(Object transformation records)
----------------------------------------

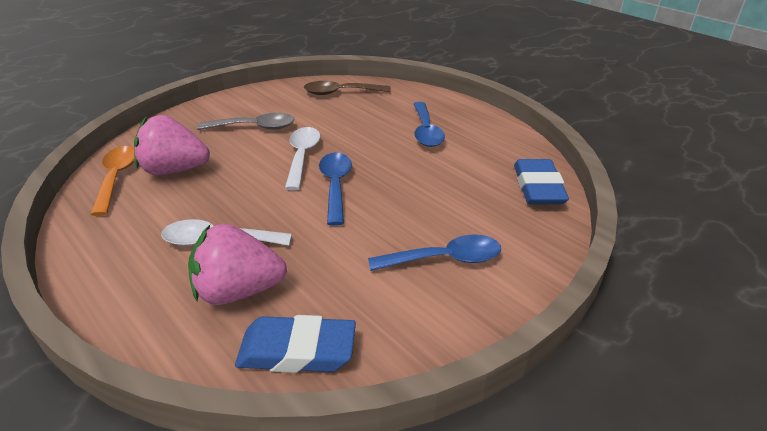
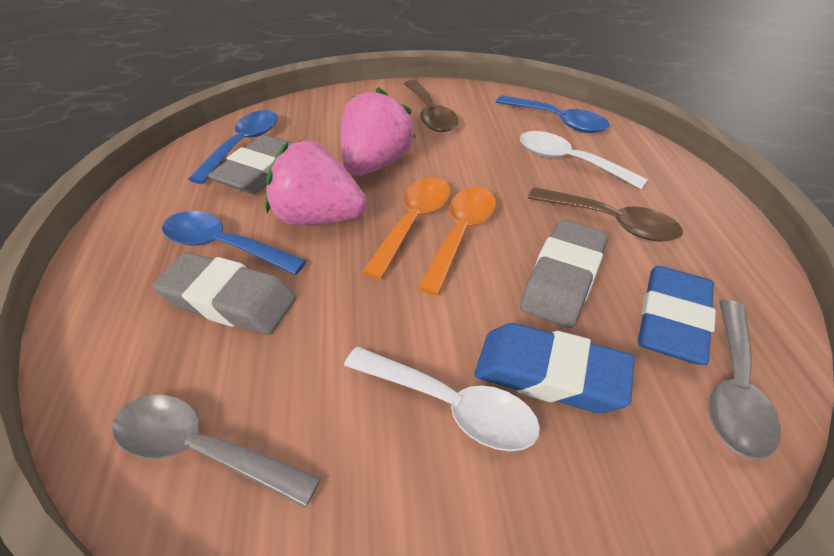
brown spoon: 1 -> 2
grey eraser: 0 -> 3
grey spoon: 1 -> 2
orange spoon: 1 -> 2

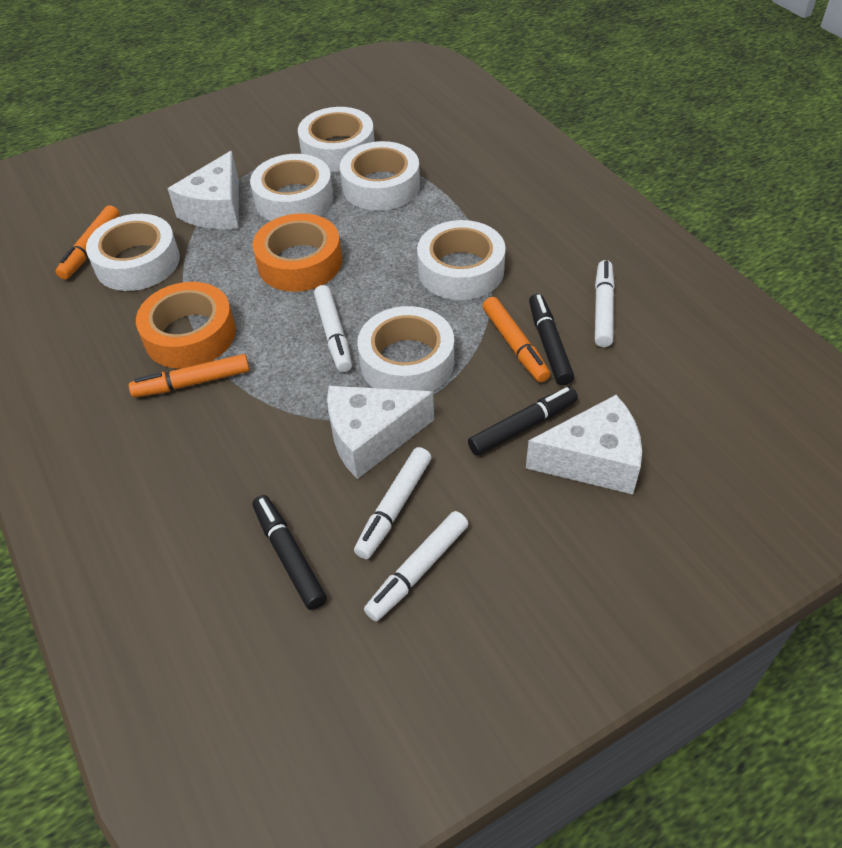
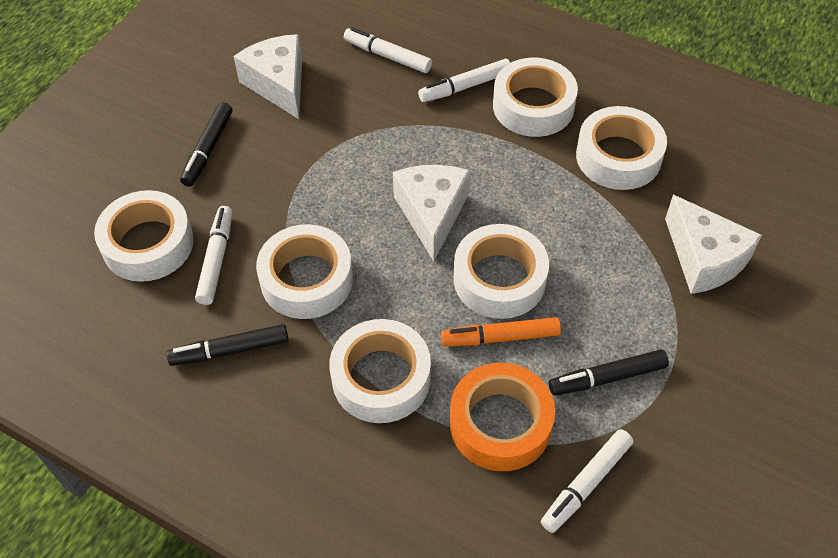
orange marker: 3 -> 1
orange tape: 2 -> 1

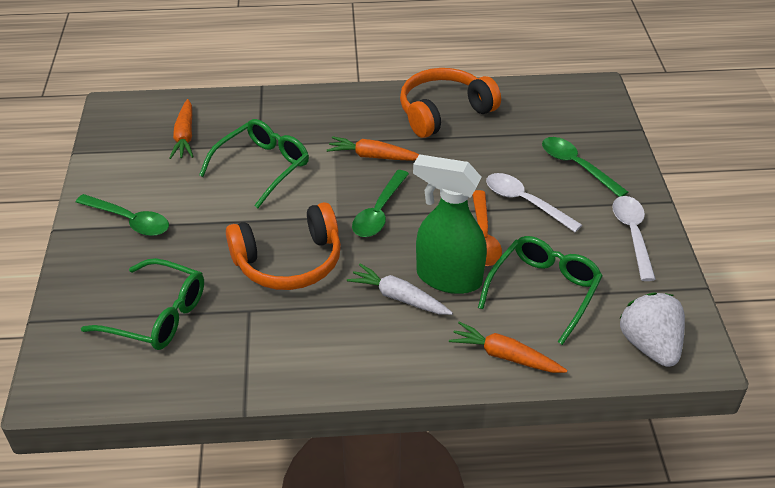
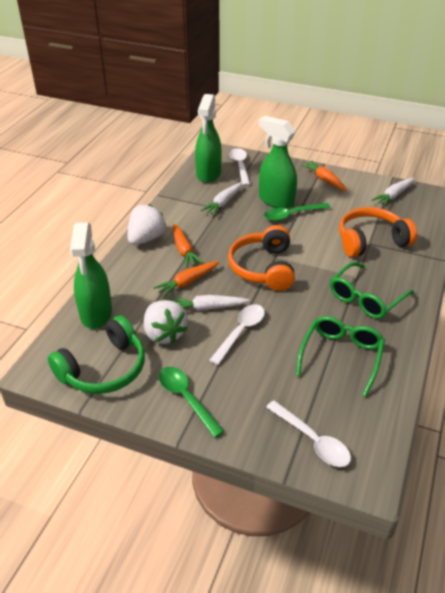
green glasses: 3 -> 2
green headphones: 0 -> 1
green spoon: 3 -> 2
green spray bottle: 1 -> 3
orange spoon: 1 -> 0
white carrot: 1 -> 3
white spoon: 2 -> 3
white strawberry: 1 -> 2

----------------------------------------

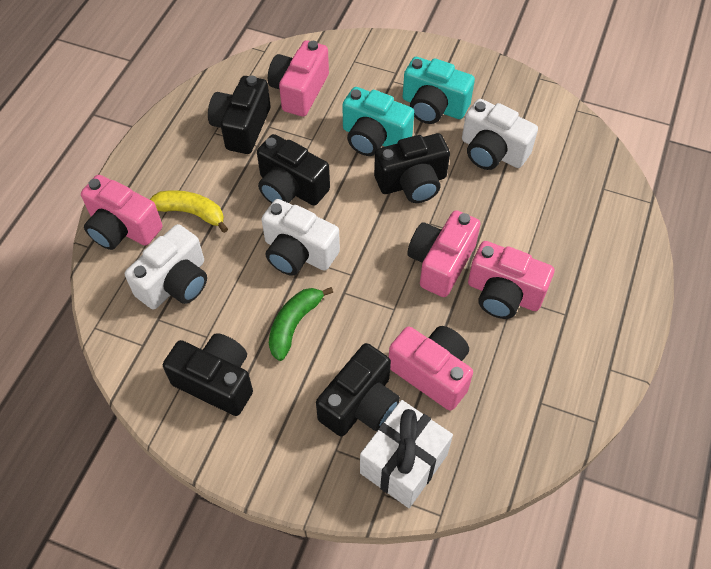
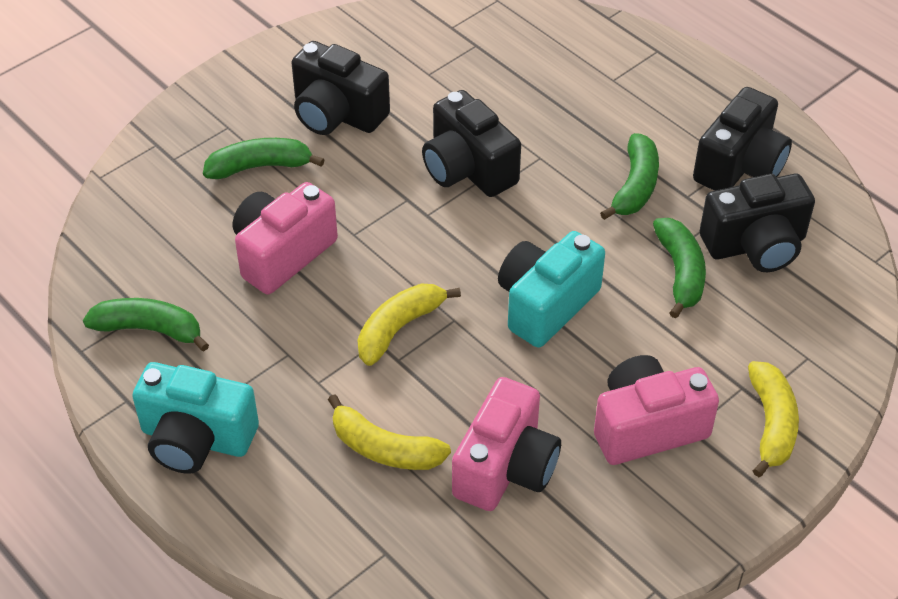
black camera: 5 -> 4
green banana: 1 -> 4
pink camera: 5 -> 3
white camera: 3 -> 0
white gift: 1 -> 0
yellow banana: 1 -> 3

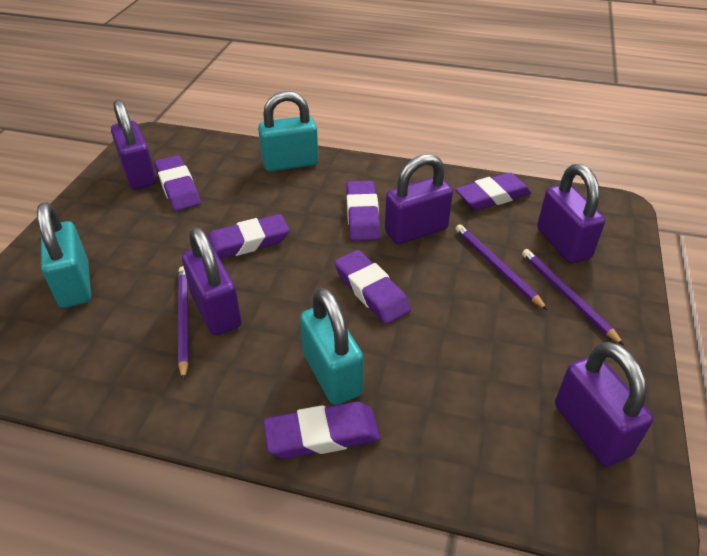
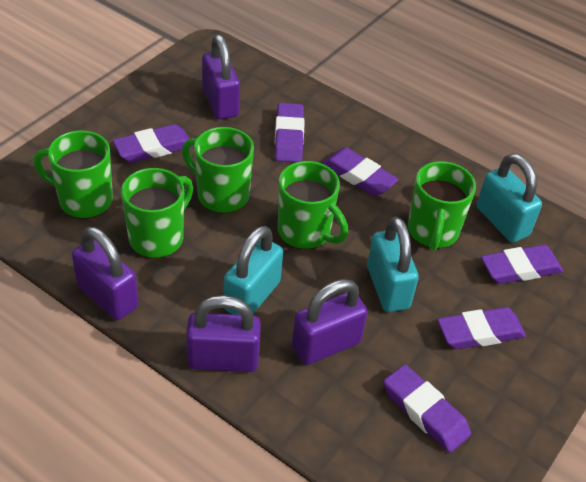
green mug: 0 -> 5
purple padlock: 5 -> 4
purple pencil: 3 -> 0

----------------------------------------

◆ **What the task asks**: From the data above, reproduce word for word the lines running from the line with "white carrot: 1 -> 3" to the line with "white strawberry: 1 -> 2", ends included.

◆ **Answer space**:
white carrot: 1 -> 3
white spoon: 2 -> 3
white strawberry: 1 -> 2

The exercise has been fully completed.